In your copy of the data, include no pictures and alter nothing else.

Before-and-after object listings:
────

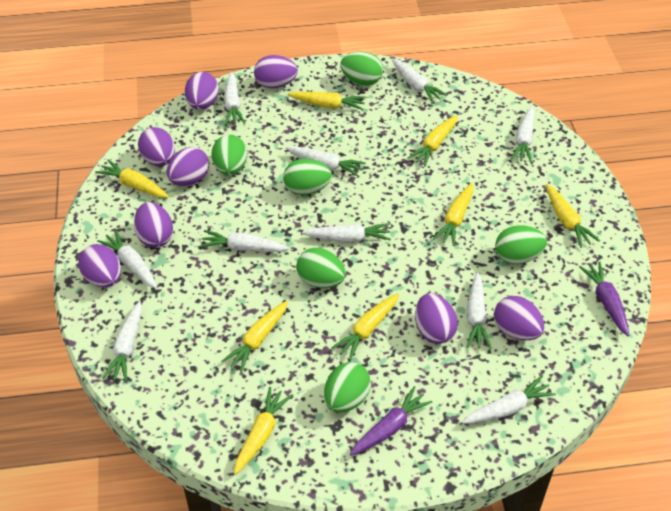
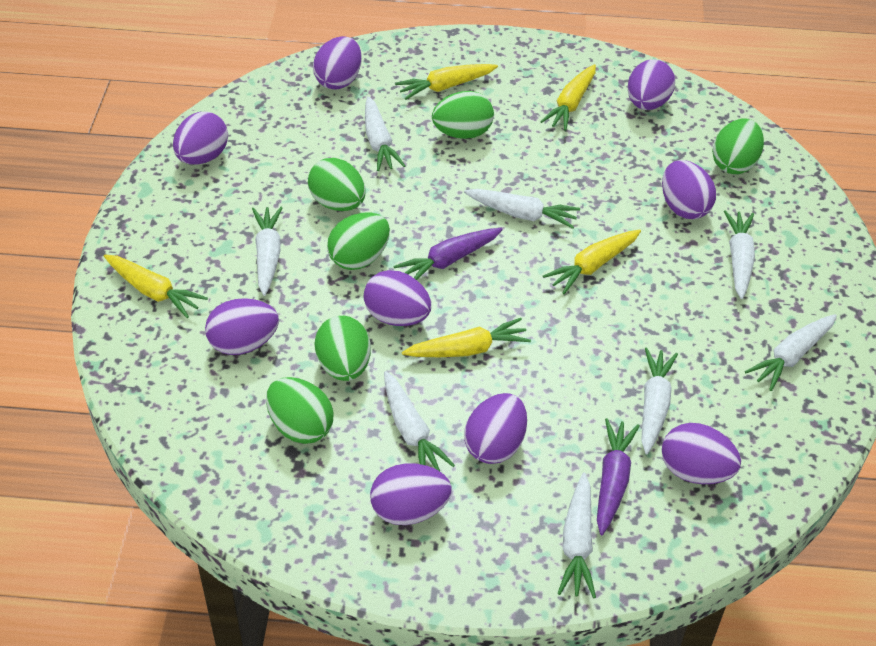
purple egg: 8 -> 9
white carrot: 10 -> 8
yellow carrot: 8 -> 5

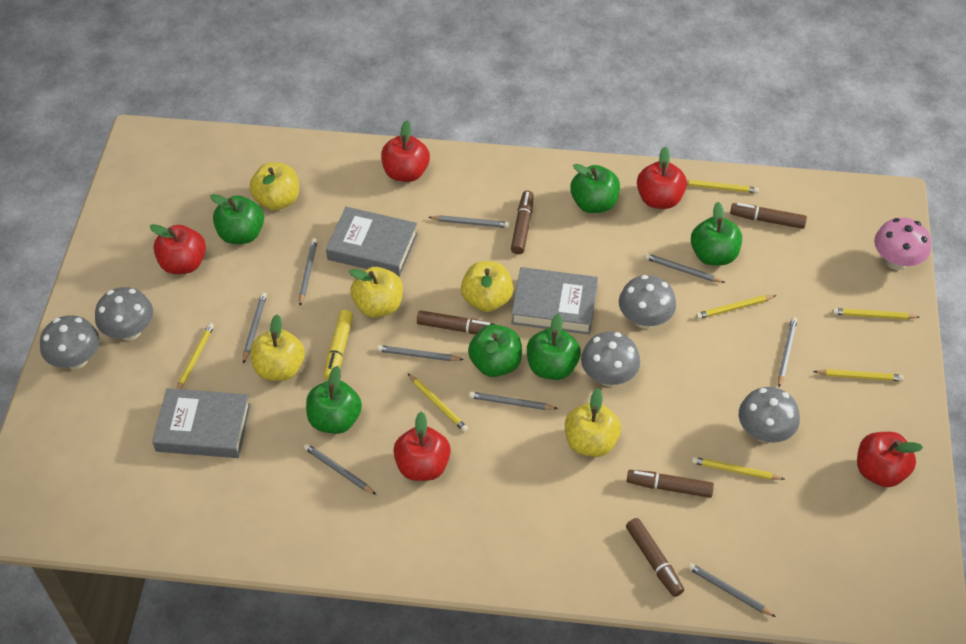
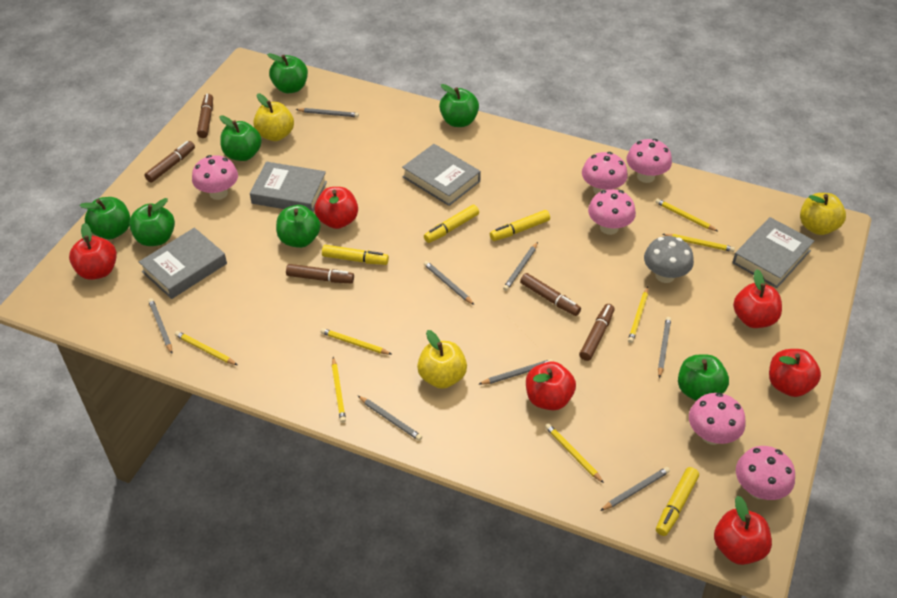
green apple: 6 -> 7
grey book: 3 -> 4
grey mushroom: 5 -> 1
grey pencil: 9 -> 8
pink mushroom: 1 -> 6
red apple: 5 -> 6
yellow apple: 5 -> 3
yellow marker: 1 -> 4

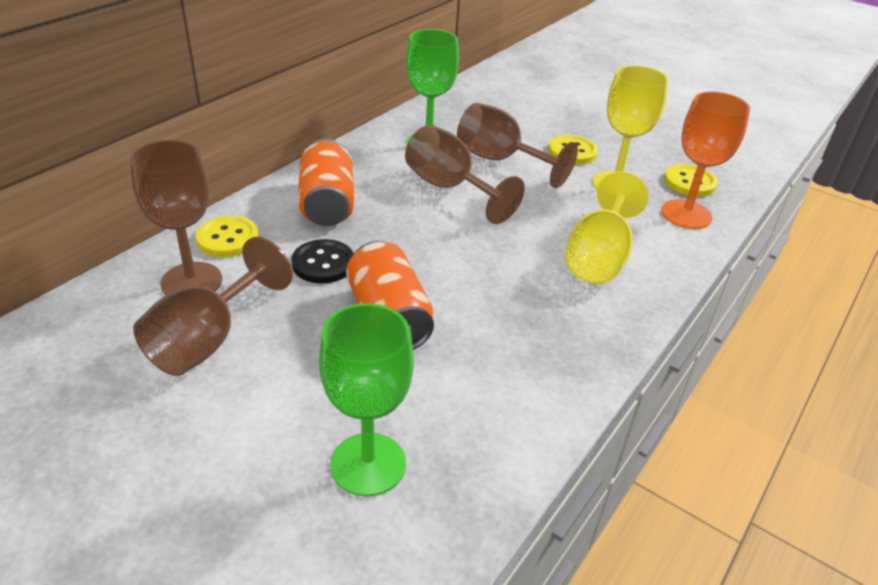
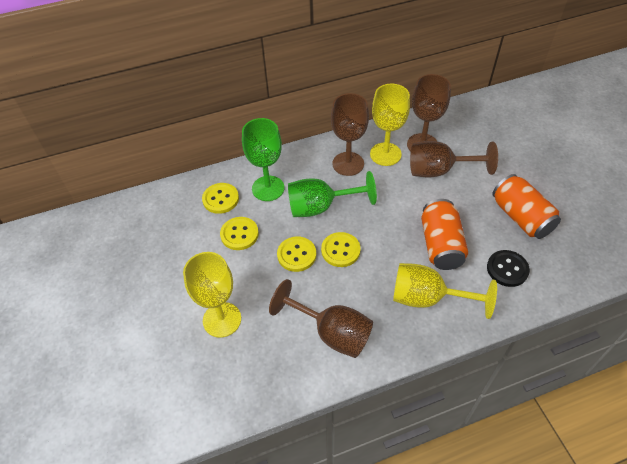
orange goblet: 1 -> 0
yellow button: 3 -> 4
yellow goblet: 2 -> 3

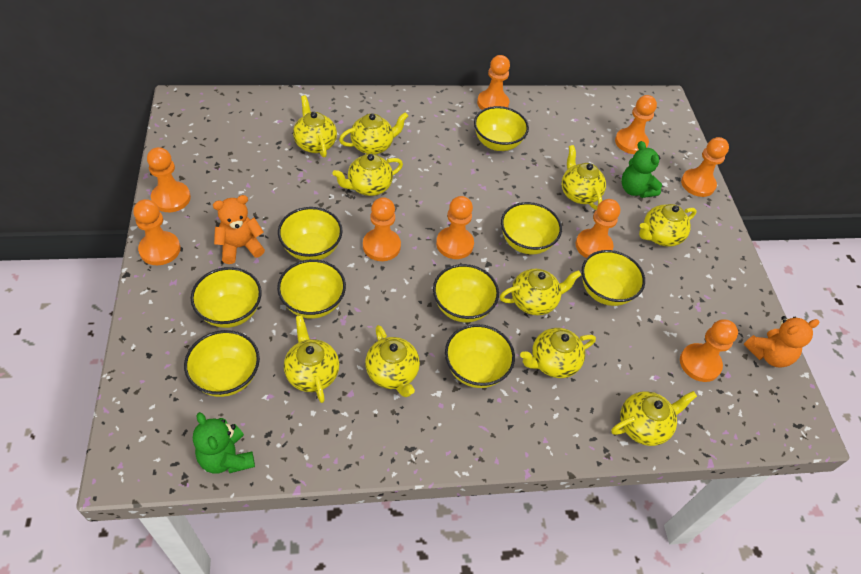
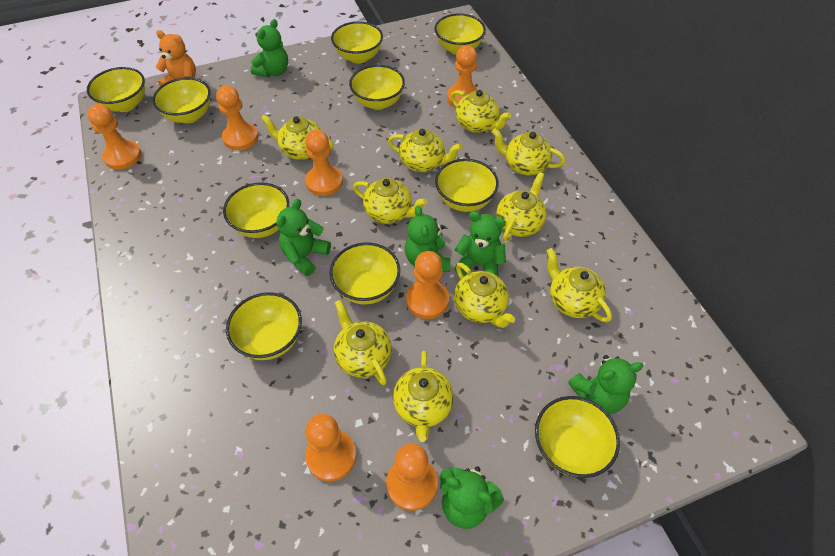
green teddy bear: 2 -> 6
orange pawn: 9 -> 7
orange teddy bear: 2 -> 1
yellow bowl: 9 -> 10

────

> [RESPONSE TO THIS TASK]
purple egg: 8 -> 9
white carrot: 10 -> 8
yellow carrot: 8 -> 5

green apple: 6 -> 7
grey book: 3 -> 4
grey mushroom: 5 -> 1
grey pencil: 9 -> 8
pink mushroom: 1 -> 6
red apple: 5 -> 6
yellow apple: 5 -> 3
yellow marker: 1 -> 4

orange goblet: 1 -> 0
yellow button: 3 -> 4
yellow goblet: 2 -> 3

green teddy bear: 2 -> 6
orange pawn: 9 -> 7
orange teddy bear: 2 -> 1
yellow bowl: 9 -> 10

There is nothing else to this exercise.